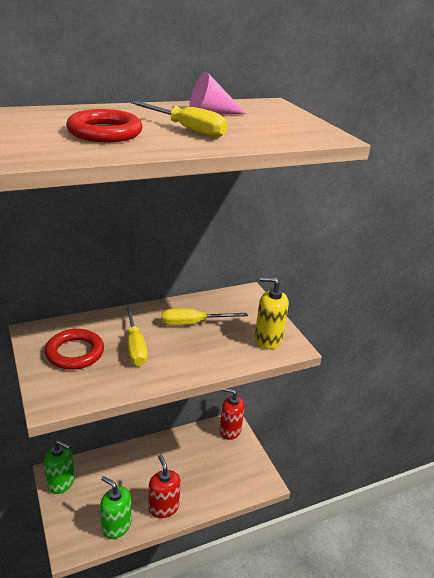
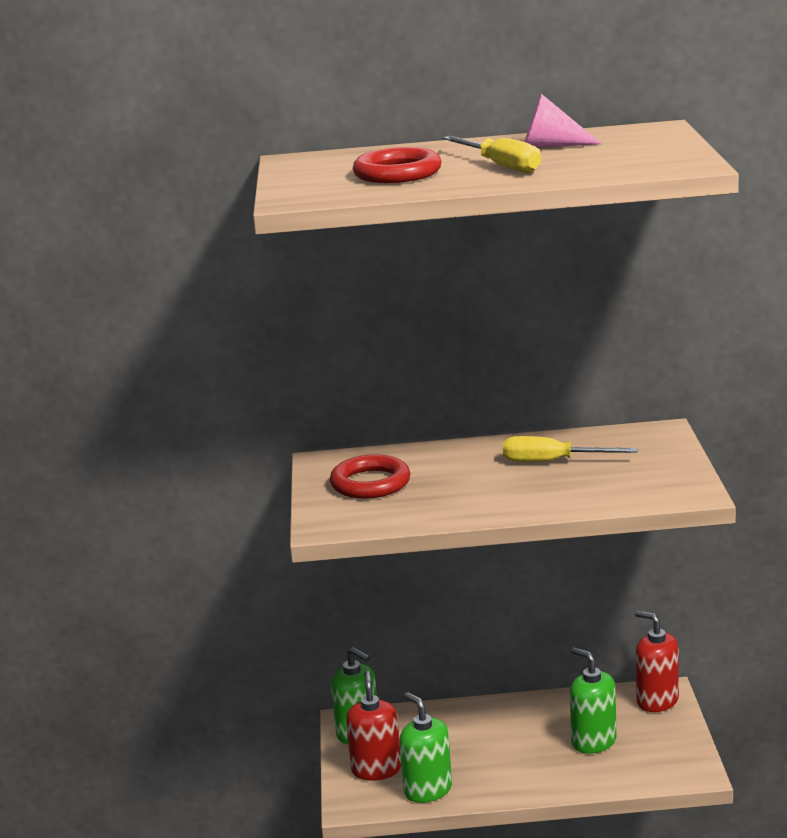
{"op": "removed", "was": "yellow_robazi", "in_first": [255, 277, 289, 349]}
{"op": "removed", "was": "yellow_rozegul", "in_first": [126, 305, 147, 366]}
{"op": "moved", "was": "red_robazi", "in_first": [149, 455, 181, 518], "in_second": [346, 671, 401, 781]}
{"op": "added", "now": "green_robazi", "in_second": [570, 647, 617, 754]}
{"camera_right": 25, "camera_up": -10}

■ ■ ■ ■ ■

● Work order
Repeat the data word for word, minus any pictures.

● Written solution
{"op": "removed", "was": "yellow_robazi", "in_first": [255, 277, 289, 349]}
{"op": "removed", "was": "yellow_rozegul", "in_first": [126, 305, 147, 366]}
{"op": "moved", "was": "red_robazi", "in_first": [149, 455, 181, 518], "in_second": [346, 671, 401, 781]}
{"op": "added", "now": "green_robazi", "in_second": [570, 647, 617, 754]}
{"camera_right": 25, "camera_up": -10}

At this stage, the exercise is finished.